**MATERIAL SUPPLIED**.
====================
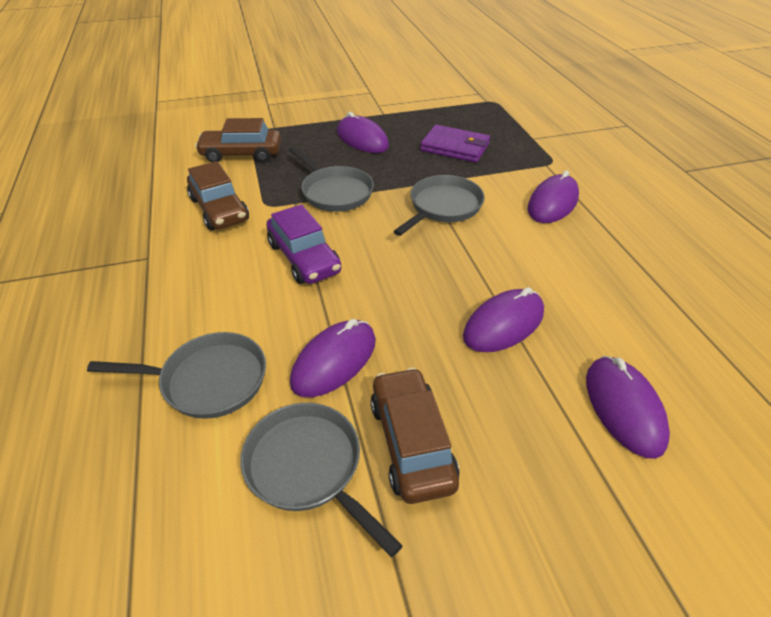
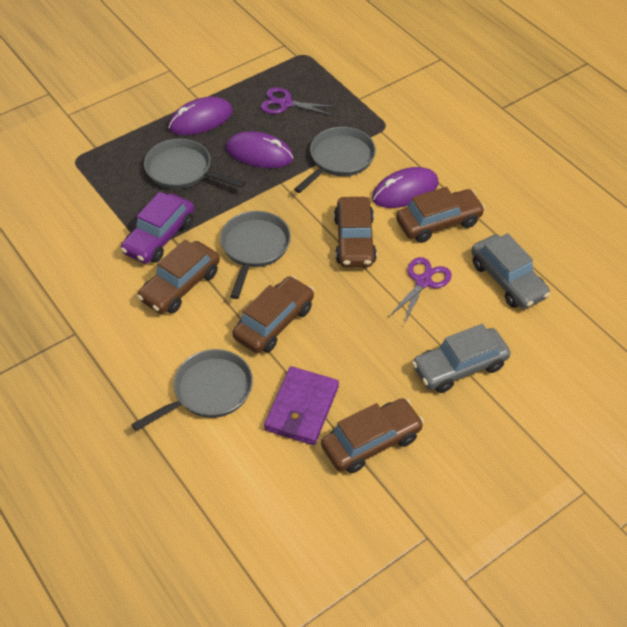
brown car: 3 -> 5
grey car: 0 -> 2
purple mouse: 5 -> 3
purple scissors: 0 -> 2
====================
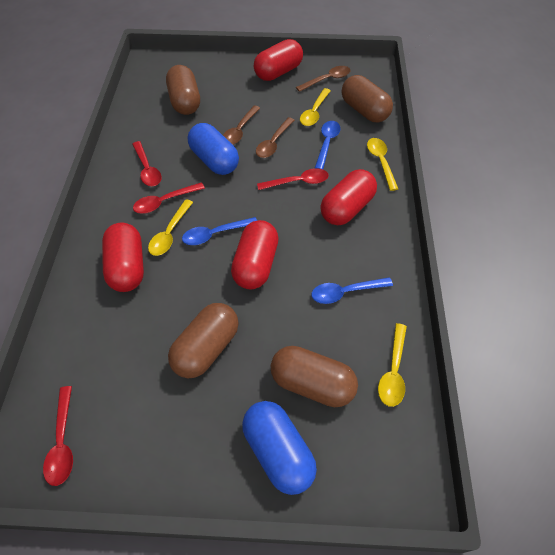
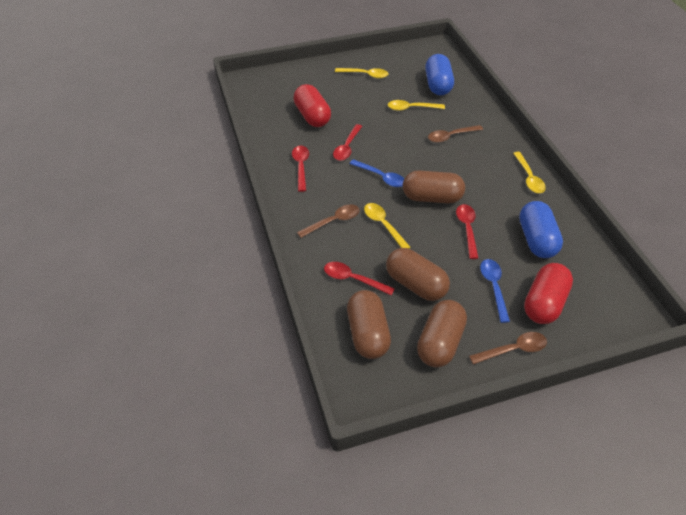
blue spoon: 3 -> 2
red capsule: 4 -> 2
====================
**ACTIVITY**.
Print, without alteration, only the lines above between the one holding "brown car: 3 -> 5" and the one holding "purple scissors: 0 -> 2", inclusive.

**RESPONSE AREA**.
brown car: 3 -> 5
grey car: 0 -> 2
purple mouse: 5 -> 3
purple scissors: 0 -> 2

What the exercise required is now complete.